[Data items]
■ ■ ■ ■ ■ ■ ■

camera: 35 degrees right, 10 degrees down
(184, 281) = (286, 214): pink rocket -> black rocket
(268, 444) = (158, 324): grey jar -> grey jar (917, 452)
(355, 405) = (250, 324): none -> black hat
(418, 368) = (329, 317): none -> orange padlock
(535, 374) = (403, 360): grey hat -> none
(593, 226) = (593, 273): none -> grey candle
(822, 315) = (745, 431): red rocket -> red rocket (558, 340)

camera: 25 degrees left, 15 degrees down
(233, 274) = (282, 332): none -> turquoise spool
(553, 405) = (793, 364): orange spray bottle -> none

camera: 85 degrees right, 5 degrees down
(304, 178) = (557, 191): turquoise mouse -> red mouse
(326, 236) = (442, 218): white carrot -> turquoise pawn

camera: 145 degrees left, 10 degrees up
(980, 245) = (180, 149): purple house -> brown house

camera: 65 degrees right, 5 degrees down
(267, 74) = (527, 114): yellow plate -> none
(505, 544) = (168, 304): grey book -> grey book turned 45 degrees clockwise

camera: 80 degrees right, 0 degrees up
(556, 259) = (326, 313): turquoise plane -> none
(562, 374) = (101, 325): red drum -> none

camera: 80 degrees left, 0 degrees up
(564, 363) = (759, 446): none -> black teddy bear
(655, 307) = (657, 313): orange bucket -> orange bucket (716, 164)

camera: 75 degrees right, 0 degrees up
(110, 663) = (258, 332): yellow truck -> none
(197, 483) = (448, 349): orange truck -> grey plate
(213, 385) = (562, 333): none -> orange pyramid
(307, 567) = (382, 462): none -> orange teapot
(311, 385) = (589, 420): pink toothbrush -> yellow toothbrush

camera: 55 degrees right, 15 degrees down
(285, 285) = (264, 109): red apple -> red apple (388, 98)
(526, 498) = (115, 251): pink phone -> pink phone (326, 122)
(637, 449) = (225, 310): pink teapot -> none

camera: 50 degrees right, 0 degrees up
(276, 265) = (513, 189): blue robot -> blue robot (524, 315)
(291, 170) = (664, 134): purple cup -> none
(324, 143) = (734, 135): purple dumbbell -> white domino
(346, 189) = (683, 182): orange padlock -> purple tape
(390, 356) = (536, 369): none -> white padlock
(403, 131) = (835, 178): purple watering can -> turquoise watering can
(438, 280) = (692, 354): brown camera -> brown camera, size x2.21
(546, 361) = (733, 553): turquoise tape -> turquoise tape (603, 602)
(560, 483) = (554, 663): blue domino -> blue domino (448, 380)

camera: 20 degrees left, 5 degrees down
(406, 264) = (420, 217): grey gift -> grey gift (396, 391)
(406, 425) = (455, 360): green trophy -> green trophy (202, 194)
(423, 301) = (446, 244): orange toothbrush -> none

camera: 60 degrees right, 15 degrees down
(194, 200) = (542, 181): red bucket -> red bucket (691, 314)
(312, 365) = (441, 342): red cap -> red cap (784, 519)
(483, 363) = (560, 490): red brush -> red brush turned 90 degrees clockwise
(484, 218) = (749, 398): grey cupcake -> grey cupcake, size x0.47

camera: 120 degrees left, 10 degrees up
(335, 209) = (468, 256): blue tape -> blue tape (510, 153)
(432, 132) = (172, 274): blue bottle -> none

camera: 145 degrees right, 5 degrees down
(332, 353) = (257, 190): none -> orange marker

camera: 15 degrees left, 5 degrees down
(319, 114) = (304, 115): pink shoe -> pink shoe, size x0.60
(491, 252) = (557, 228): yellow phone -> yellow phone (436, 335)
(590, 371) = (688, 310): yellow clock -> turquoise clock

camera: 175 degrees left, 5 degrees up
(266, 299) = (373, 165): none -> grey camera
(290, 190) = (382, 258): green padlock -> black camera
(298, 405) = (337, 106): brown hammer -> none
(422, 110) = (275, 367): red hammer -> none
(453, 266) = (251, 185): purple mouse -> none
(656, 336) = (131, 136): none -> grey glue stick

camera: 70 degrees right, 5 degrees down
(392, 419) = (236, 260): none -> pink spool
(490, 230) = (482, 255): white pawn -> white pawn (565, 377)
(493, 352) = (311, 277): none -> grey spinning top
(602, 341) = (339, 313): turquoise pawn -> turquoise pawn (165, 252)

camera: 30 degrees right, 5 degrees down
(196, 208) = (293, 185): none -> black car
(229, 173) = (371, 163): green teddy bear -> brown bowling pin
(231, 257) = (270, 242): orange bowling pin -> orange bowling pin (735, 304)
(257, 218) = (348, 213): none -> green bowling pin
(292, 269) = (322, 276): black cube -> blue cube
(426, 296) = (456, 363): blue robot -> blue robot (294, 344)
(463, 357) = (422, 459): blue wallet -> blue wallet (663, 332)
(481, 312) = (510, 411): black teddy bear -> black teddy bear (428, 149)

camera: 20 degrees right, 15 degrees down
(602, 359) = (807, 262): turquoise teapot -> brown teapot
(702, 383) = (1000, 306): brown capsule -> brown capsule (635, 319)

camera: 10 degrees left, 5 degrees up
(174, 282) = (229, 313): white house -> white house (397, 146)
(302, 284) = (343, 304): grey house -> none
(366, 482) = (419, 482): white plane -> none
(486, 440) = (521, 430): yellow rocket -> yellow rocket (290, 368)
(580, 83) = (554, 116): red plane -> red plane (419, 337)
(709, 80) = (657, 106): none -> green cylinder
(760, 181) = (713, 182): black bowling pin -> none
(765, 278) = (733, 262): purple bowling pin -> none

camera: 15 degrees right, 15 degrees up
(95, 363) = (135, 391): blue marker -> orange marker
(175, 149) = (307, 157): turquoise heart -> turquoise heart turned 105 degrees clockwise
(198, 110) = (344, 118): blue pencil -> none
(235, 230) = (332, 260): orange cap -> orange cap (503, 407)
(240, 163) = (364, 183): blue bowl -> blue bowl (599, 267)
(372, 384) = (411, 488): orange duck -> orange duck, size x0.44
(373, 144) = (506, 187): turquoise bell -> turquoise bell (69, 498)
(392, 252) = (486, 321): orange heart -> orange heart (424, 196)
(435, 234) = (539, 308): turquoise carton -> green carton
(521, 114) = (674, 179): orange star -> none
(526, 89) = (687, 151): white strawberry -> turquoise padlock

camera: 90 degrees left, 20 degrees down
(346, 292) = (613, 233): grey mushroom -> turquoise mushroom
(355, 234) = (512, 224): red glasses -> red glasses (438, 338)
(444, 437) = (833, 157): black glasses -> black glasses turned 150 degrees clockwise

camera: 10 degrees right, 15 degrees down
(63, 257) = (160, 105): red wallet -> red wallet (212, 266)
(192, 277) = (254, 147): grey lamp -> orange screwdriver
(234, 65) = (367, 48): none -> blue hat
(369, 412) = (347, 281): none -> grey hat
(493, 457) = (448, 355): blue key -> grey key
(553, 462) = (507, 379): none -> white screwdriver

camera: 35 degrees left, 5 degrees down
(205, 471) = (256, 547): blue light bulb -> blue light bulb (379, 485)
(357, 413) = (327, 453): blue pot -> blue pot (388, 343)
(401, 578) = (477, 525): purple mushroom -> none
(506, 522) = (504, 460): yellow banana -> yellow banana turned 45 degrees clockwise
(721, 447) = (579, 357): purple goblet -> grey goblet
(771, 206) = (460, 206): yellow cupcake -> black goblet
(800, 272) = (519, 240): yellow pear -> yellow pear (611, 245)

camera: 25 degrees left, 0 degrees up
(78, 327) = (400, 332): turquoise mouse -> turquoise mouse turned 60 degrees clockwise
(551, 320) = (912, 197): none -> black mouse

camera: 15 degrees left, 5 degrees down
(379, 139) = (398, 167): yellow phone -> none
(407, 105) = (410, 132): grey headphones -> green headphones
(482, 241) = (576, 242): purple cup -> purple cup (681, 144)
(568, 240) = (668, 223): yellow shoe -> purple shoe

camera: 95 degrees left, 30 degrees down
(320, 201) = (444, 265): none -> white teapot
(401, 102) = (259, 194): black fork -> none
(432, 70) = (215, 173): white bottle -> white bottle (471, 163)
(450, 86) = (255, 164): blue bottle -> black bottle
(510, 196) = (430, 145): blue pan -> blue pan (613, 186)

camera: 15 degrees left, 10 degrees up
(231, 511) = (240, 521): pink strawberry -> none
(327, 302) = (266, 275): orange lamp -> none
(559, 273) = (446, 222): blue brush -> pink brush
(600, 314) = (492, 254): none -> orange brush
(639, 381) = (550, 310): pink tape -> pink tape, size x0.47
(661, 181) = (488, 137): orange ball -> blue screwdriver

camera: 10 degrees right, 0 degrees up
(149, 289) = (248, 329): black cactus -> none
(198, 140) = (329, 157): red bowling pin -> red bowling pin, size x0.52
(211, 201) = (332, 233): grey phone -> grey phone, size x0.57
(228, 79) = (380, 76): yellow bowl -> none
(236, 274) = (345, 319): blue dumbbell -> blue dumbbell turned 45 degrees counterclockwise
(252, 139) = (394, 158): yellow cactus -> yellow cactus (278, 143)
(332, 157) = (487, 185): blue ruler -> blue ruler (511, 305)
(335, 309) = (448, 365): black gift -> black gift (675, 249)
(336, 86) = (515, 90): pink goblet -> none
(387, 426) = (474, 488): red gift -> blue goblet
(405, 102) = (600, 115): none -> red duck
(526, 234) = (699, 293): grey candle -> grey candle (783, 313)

■ ■ ■ ■ ■ ■ ■

**Problem details**
Read through the records above and copy the lines that contain "bowling".

**Answer to this exercise**
(229, 173) = (371, 163): green teddy bear -> brown bowling pin
(231, 257) = (270, 242): orange bowling pin -> orange bowling pin (735, 304)
(257, 218) = (348, 213): none -> green bowling pin
(760, 181) = (713, 182): black bowling pin -> none
(765, 278) = (733, 262): purple bowling pin -> none
(198, 140) = (329, 157): red bowling pin -> red bowling pin, size x0.52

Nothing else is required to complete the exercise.